- [WHAT THE TASK ASKS]: Your answer must be the lines of the entries below, exactly as written, from the first line through the line containing "none -> orange cone A9 level 3".
(INFORMATION SHOWN Opens)
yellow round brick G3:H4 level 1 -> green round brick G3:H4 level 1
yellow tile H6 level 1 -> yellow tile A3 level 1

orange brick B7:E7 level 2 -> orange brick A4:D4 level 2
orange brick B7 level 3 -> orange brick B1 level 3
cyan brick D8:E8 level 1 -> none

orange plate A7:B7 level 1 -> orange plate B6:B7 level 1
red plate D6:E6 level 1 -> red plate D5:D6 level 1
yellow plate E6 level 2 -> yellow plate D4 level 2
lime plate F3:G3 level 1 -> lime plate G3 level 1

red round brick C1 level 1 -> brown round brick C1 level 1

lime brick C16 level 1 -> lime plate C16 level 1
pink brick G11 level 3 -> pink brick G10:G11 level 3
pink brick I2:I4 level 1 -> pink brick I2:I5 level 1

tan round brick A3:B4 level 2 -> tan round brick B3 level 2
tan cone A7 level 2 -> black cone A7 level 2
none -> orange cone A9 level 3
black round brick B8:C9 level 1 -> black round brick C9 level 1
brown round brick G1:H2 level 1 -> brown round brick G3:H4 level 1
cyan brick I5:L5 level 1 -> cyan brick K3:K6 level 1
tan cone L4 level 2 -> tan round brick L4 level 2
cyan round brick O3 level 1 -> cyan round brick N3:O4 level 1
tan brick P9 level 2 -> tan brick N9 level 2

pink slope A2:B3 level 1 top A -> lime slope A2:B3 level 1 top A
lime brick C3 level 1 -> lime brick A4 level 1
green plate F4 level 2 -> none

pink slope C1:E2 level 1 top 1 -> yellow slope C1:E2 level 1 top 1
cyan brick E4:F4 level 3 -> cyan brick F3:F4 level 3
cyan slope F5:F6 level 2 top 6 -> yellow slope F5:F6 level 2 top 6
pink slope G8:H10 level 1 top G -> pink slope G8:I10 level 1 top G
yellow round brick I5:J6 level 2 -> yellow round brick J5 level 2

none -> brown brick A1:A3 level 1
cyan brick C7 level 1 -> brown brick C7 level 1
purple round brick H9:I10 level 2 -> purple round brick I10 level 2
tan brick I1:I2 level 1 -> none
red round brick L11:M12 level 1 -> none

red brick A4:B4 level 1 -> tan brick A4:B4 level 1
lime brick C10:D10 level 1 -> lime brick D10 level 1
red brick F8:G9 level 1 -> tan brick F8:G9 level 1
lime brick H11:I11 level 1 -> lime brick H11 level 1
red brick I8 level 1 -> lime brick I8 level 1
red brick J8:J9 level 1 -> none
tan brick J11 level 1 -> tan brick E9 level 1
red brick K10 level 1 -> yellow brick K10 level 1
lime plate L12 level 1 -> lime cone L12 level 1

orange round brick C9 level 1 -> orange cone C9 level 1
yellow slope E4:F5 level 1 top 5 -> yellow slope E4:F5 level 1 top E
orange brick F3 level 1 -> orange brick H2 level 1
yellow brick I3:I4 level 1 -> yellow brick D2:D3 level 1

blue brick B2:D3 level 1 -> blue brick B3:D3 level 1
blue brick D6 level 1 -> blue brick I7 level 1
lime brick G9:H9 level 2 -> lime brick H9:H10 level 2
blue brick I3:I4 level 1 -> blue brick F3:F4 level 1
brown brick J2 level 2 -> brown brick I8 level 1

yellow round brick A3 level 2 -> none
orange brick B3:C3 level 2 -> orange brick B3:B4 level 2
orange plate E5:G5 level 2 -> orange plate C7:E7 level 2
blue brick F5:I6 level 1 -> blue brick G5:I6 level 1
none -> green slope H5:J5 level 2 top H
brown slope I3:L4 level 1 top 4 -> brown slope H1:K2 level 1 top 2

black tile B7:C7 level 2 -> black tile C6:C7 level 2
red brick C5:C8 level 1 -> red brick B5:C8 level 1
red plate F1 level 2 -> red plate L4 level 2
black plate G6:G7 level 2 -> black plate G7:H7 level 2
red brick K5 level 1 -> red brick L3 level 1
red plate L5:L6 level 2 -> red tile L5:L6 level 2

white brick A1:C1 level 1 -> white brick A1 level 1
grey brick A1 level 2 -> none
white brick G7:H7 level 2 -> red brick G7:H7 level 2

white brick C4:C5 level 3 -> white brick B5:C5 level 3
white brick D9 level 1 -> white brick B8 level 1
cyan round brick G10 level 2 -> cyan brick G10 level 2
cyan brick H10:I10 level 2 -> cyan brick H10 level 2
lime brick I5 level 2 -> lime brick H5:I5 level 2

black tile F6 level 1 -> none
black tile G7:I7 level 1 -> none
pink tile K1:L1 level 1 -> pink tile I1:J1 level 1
(INFORMATION SHOWN Closes)
- [EXERCISE RESPONSE]:
yellow round brick G3:H4 level 1 -> green round brick G3:H4 level 1
yellow tile H6 level 1 -> yellow tile A3 level 1

orange brick B7:E7 level 2 -> orange brick A4:D4 level 2
orange brick B7 level 3 -> orange brick B1 level 3
cyan brick D8:E8 level 1 -> none

orange plate A7:B7 level 1 -> orange plate B6:B7 level 1
red plate D6:E6 level 1 -> red plate D5:D6 level 1
yellow plate E6 level 2 -> yellow plate D4 level 2
lime plate F3:G3 level 1 -> lime plate G3 level 1

red round brick C1 level 1 -> brown round brick C1 level 1

lime brick C16 level 1 -> lime plate C16 level 1
pink brick G11 level 3 -> pink brick G10:G11 level 3
pink brick I2:I4 level 1 -> pink brick I2:I5 level 1

tan round brick A3:B4 level 2 -> tan round brick B3 level 2
tan cone A7 level 2 -> black cone A7 level 2
none -> orange cone A9 level 3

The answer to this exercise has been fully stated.